- What the task requires -
Express the lines below from the one containing "Positioned to the" through the one containing "No, it is not.", both included, as a JSON list of strings with one string per line. Leave out blank lines.

- The data -
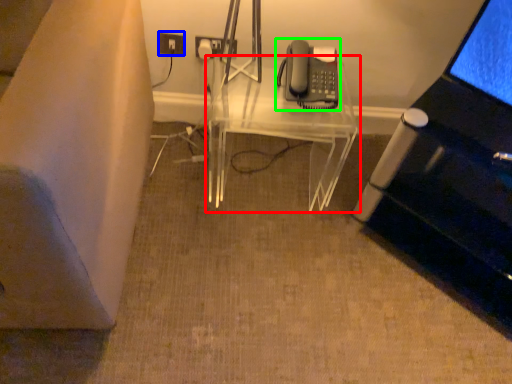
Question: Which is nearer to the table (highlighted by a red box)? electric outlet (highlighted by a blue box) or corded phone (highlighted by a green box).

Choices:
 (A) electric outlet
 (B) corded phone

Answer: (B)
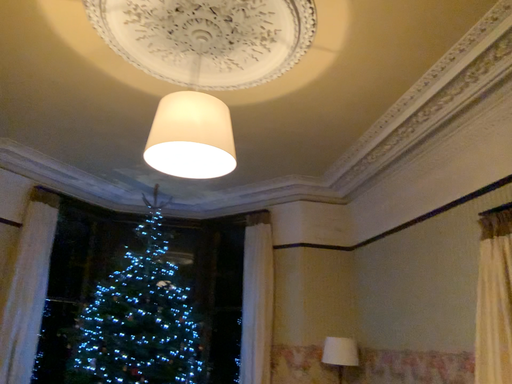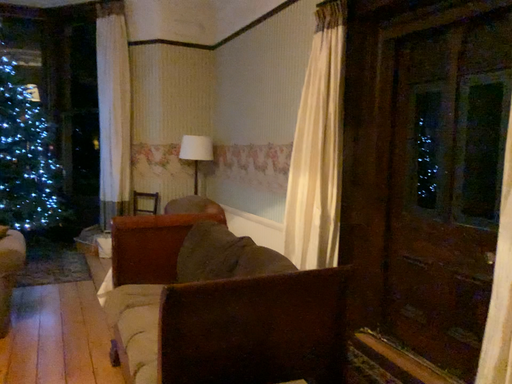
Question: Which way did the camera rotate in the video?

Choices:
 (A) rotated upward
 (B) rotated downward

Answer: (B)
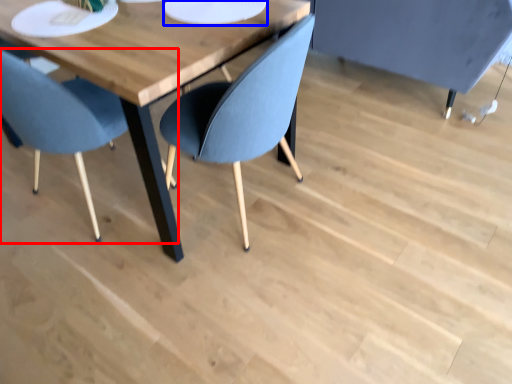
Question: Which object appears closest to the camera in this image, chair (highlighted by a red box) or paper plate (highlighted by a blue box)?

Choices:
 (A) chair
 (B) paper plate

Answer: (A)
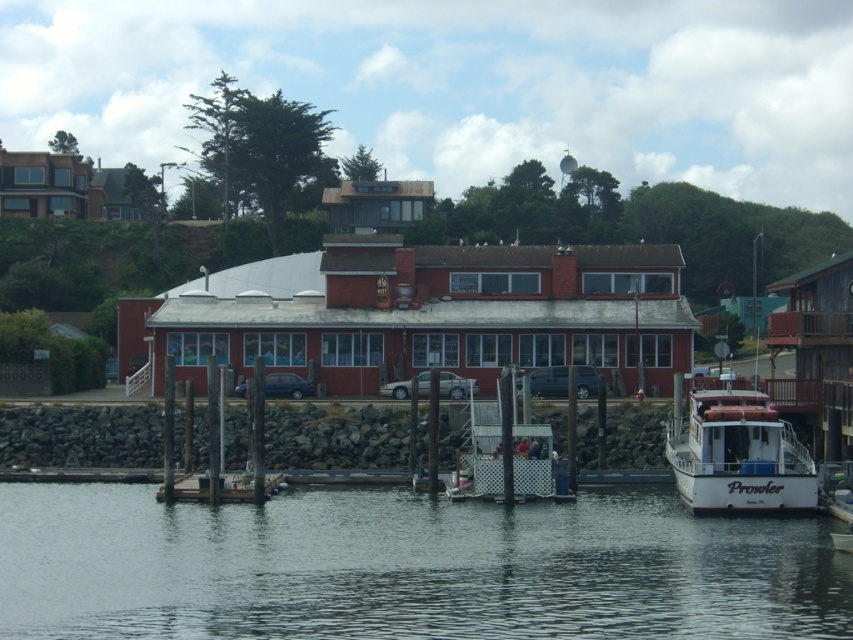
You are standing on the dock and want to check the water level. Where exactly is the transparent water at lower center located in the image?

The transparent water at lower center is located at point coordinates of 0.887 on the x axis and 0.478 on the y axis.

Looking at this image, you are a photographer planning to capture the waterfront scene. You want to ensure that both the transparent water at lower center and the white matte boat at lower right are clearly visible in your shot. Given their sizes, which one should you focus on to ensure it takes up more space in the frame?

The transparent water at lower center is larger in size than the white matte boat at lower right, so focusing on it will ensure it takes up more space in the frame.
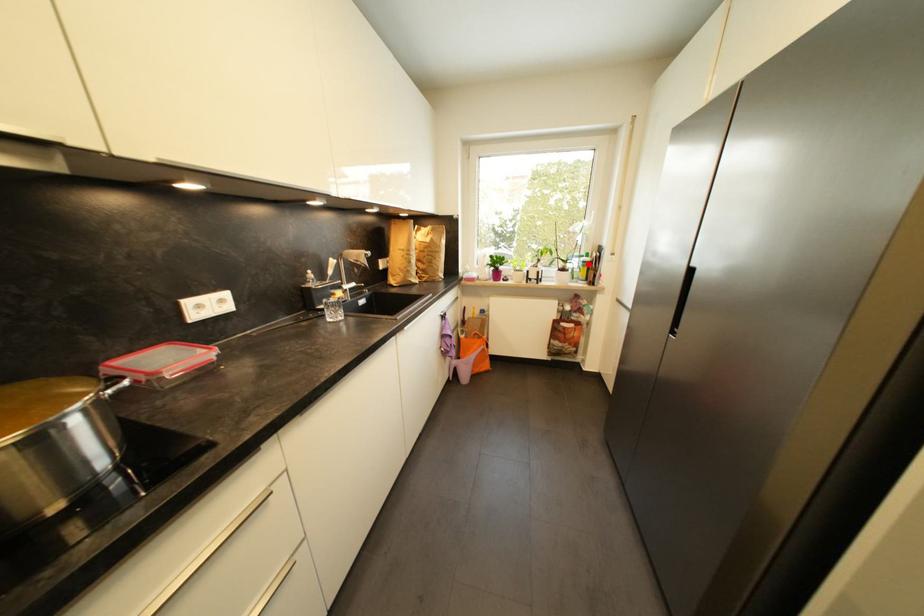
---
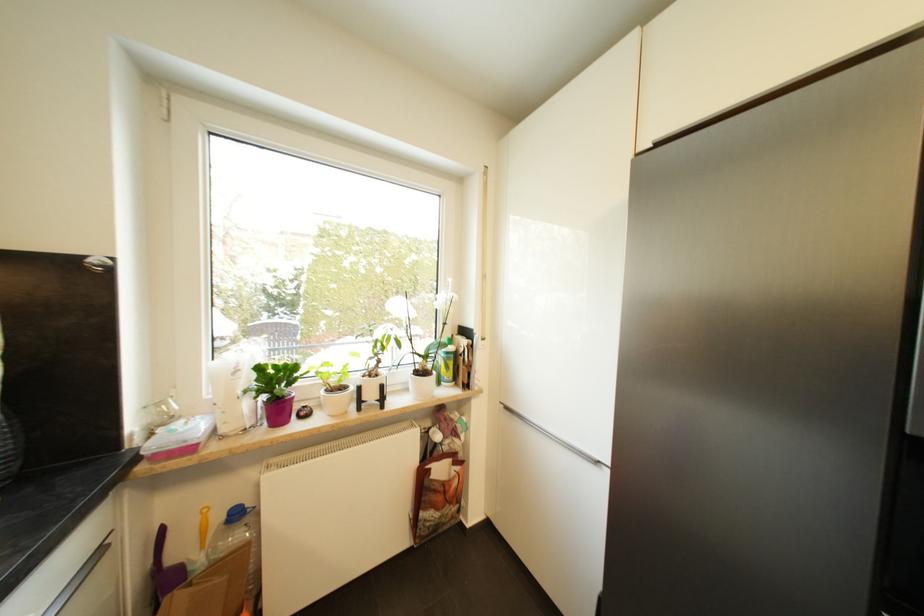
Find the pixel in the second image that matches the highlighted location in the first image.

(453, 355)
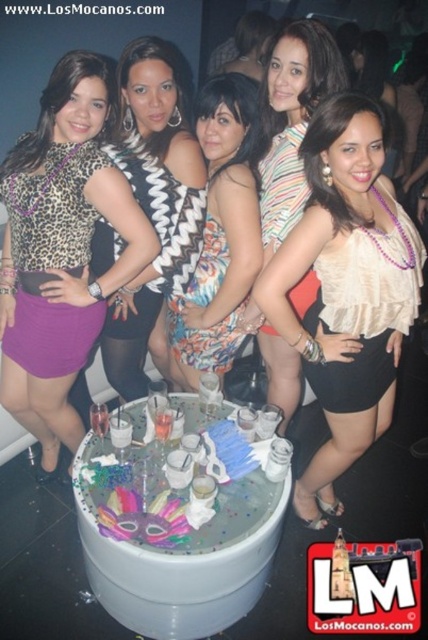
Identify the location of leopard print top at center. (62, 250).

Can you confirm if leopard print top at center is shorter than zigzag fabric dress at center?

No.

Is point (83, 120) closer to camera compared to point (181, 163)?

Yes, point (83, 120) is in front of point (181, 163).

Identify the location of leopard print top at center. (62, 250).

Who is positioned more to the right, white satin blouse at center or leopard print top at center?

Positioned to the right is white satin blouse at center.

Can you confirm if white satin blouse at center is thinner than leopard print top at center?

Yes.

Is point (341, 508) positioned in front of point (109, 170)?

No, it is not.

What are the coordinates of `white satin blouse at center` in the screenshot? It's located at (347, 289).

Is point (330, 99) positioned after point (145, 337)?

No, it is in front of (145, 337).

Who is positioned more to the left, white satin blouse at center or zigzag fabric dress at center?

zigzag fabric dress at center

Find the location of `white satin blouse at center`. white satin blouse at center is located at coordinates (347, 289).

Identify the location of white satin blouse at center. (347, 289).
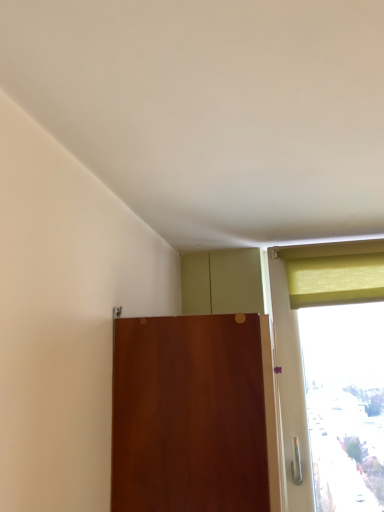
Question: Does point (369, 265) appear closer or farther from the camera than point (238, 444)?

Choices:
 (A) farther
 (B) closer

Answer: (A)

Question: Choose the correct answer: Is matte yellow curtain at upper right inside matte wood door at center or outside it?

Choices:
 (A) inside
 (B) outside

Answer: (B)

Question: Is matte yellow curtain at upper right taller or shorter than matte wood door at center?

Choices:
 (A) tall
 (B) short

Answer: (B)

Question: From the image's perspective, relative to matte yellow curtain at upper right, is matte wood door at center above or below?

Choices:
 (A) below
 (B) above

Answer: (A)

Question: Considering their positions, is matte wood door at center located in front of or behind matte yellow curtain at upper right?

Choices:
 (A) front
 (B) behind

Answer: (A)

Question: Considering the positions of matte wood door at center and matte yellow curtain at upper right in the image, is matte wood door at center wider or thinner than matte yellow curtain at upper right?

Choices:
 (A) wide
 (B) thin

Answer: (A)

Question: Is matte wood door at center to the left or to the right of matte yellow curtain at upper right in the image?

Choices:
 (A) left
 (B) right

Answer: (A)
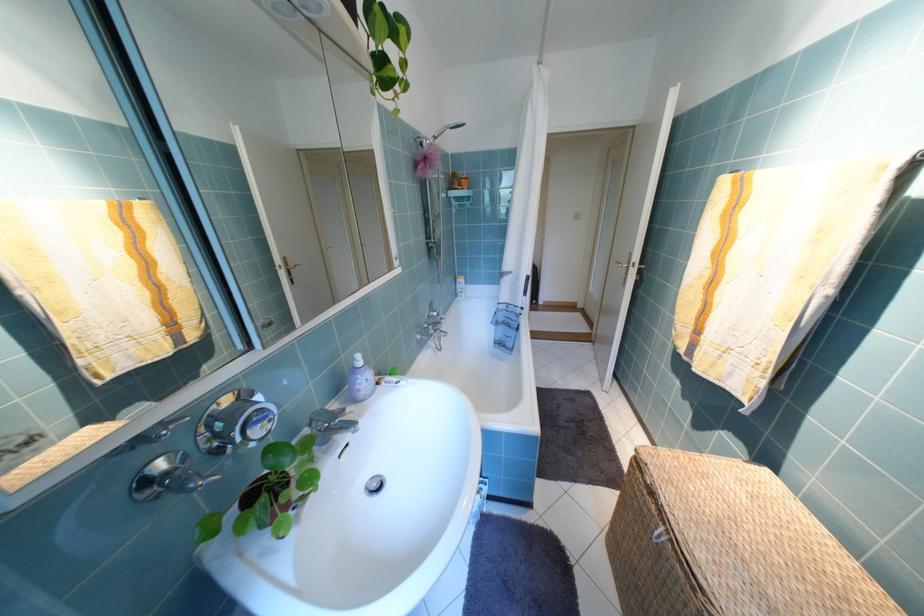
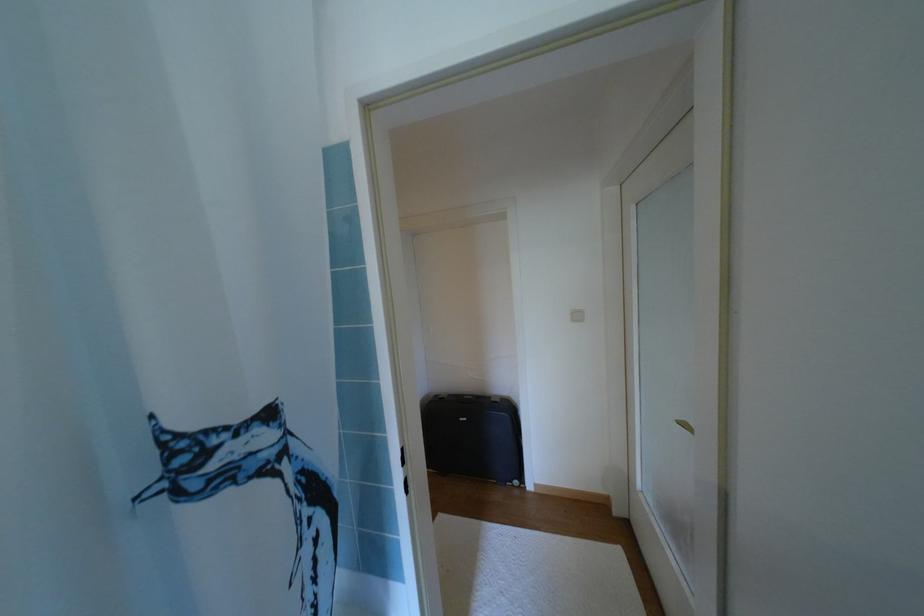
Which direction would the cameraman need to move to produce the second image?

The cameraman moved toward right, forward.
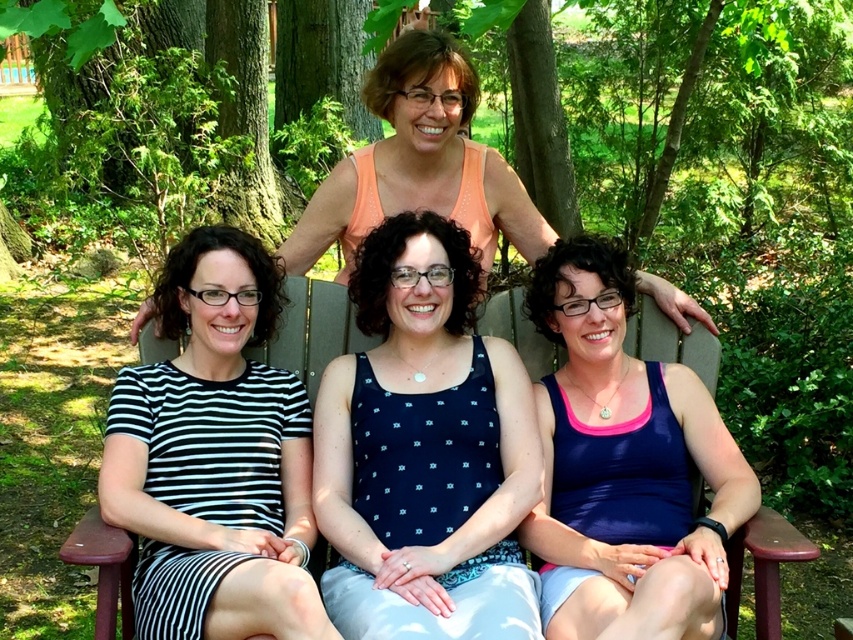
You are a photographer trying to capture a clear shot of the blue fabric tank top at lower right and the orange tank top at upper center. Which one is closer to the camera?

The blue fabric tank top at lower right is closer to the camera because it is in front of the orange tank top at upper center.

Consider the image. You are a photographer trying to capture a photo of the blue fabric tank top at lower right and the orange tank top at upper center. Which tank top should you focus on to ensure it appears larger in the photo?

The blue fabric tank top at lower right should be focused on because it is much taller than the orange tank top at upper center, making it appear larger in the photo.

- Exercise solution -
[
  "Positioned to the right is white satin blouse at center.",
  "Can you confirm if white satin blouse at center is thinner than leopard print top at center?",
  "Yes.",
  "Is point (341, 508) positioned in front of point (109, 170)?",
  "No, it is not."
]